[Saved entries]
━━━

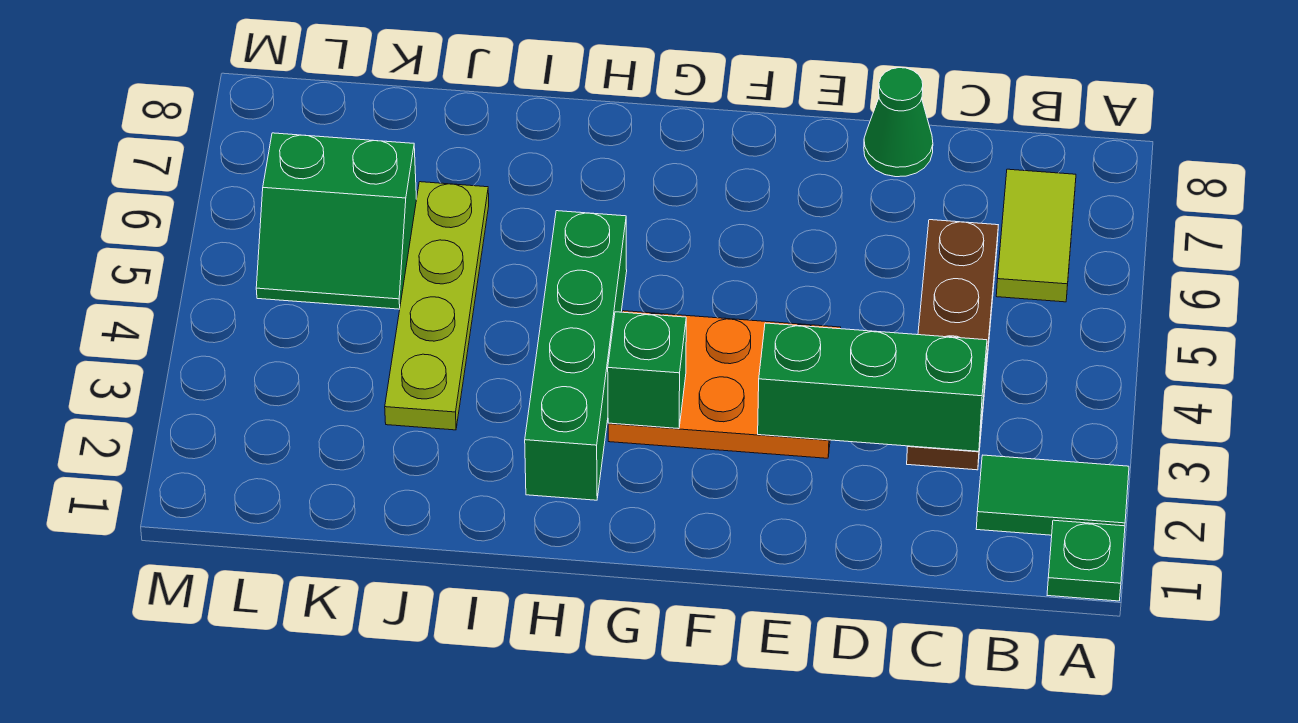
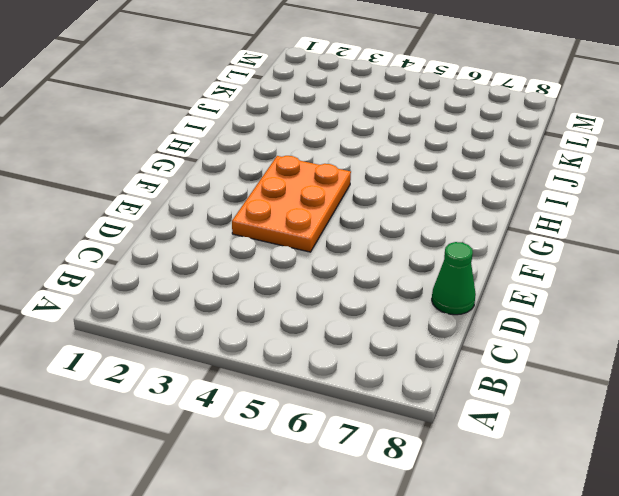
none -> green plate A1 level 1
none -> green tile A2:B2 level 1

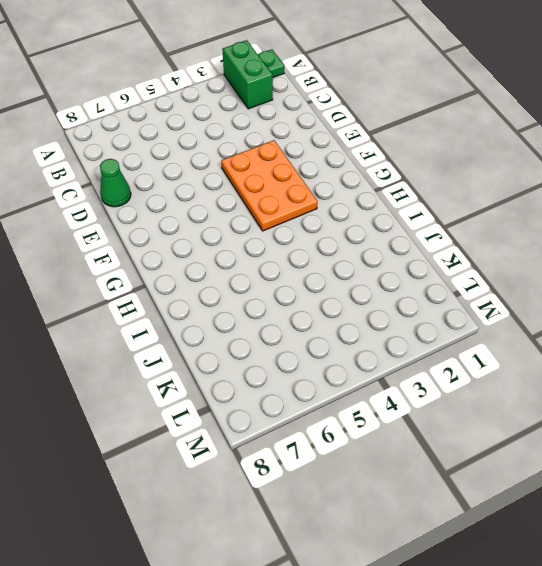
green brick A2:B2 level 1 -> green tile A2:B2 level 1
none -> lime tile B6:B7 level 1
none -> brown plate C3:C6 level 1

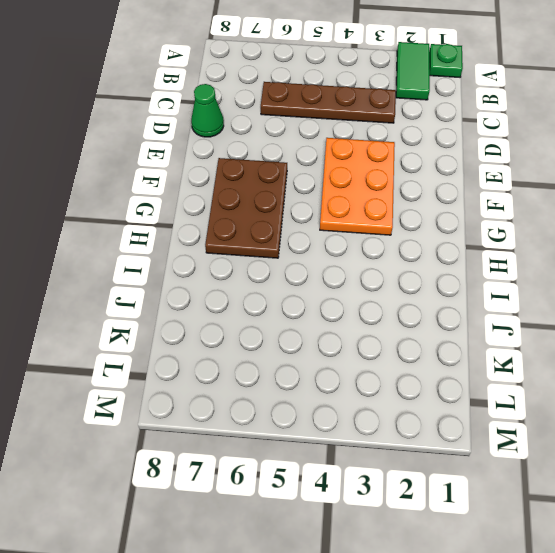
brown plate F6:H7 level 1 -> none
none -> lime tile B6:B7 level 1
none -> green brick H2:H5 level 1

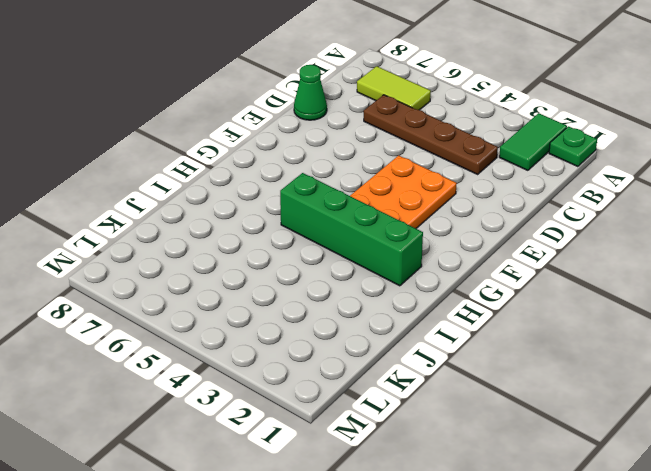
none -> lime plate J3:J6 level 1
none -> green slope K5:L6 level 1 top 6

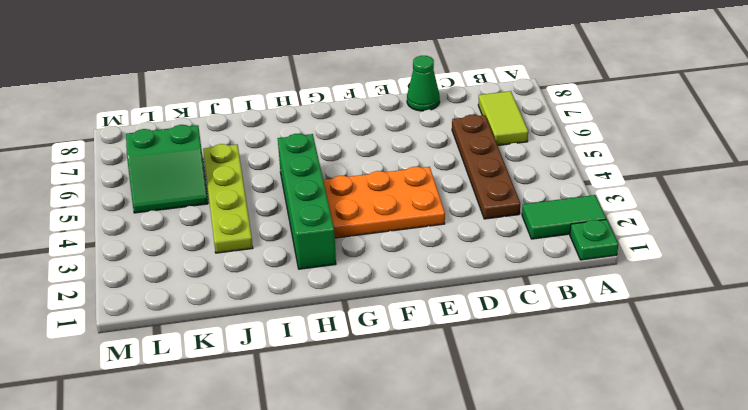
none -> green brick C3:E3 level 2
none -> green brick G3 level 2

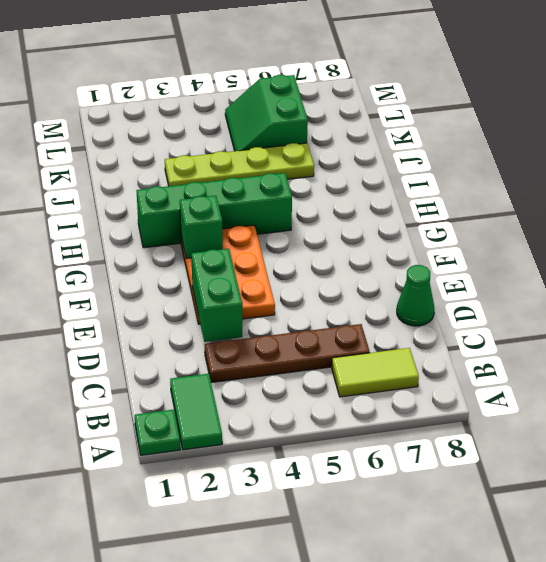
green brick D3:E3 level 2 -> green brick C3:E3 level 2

━━━

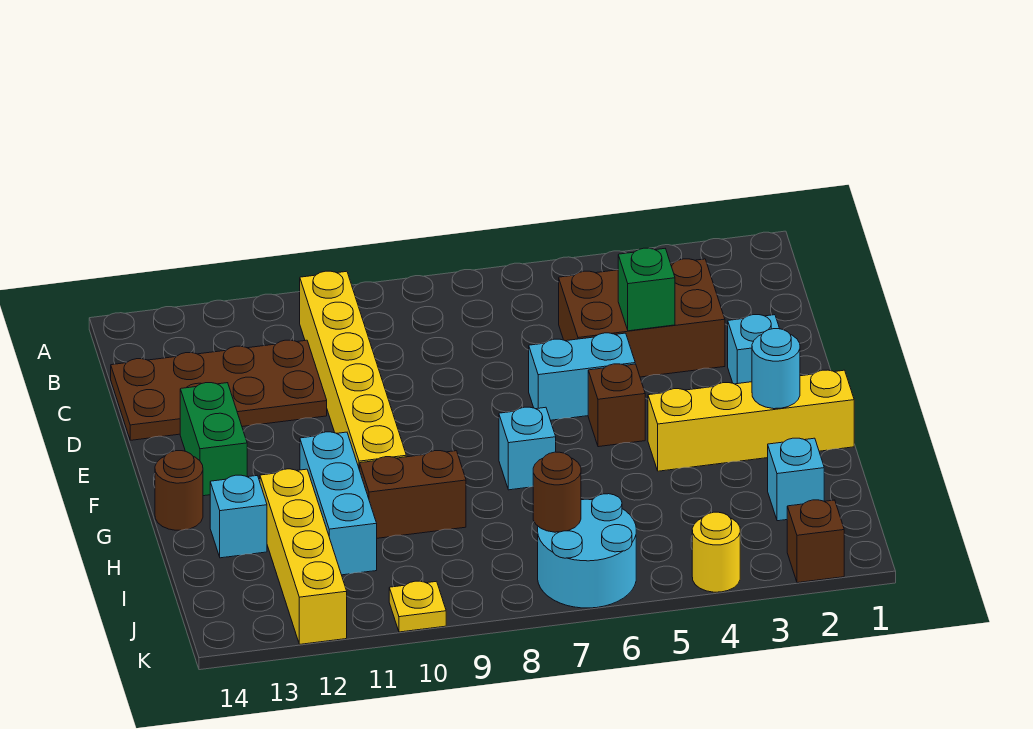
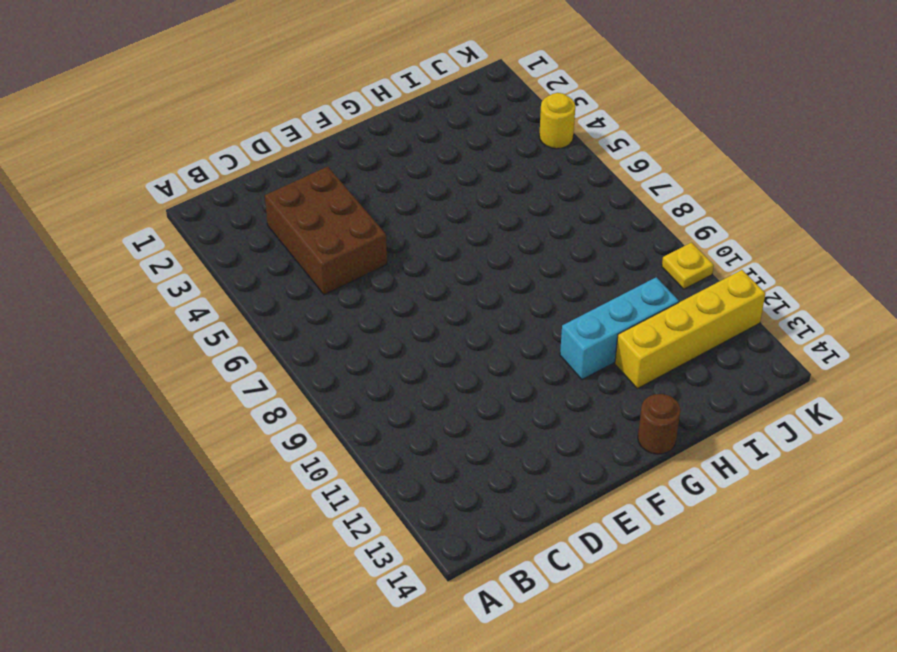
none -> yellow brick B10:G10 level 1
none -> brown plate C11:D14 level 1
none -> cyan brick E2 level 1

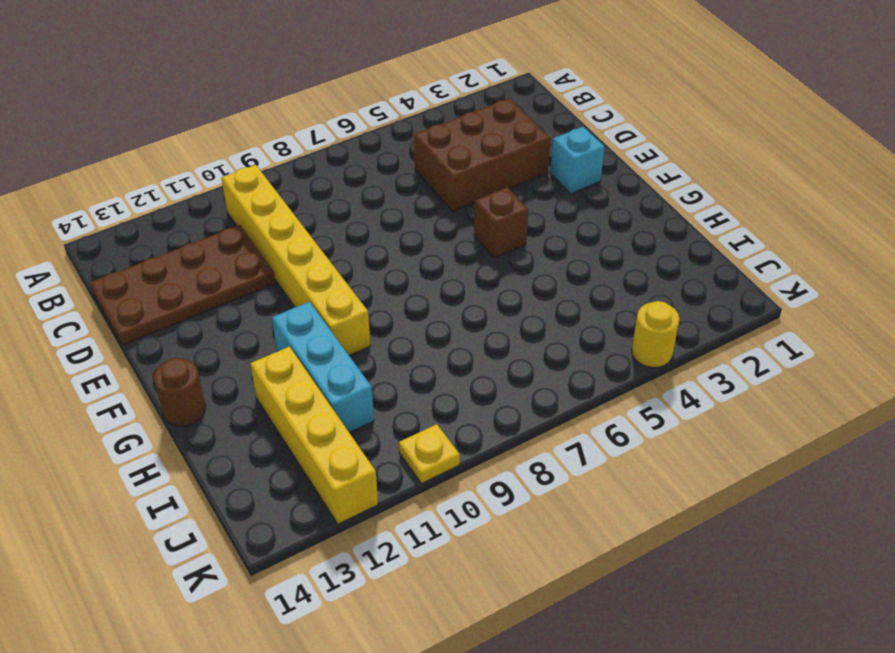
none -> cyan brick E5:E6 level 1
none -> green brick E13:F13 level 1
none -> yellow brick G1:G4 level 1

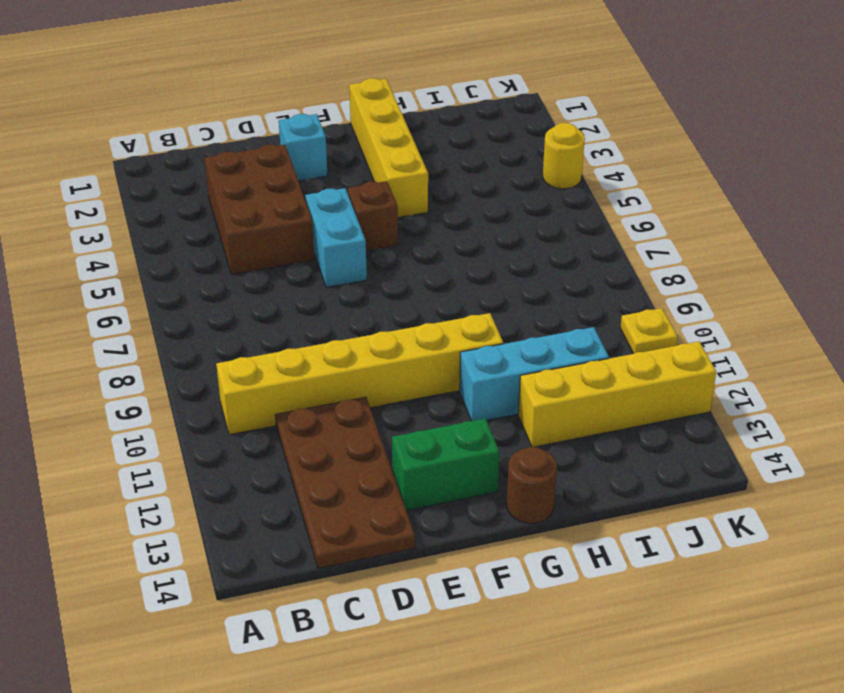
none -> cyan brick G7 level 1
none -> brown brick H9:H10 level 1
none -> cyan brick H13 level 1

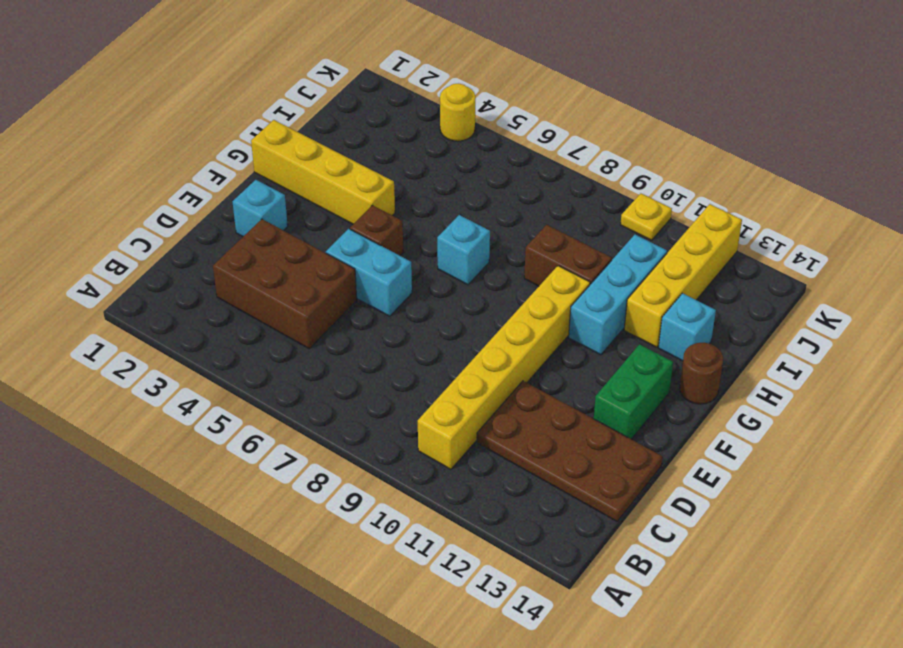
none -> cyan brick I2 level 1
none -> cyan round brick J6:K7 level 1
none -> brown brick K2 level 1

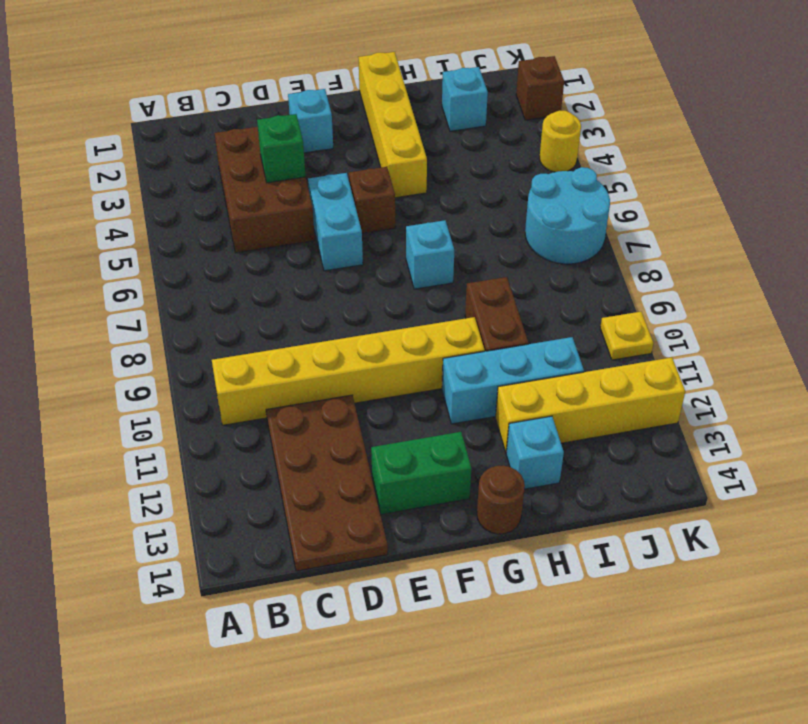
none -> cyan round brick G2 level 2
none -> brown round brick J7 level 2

━━━

→ Exercise aim: From the records above, extract the lines from the one holding "none -> green plate A1 level 1" through the one holding "none -> green brick G3 level 2", word for word; omit the pictures.

→ Task result:
none -> green plate A1 level 1
none -> green tile A2:B2 level 1

green brick A2:B2 level 1 -> green tile A2:B2 level 1
none -> lime tile B6:B7 level 1
none -> brown plate C3:C6 level 1

brown plate F6:H7 level 1 -> none
none -> lime tile B6:B7 level 1
none -> green brick H2:H5 level 1

none -> lime plate J3:J6 level 1
none -> green slope K5:L6 level 1 top 6

none -> green brick C3:E3 level 2
none -> green brick G3 level 2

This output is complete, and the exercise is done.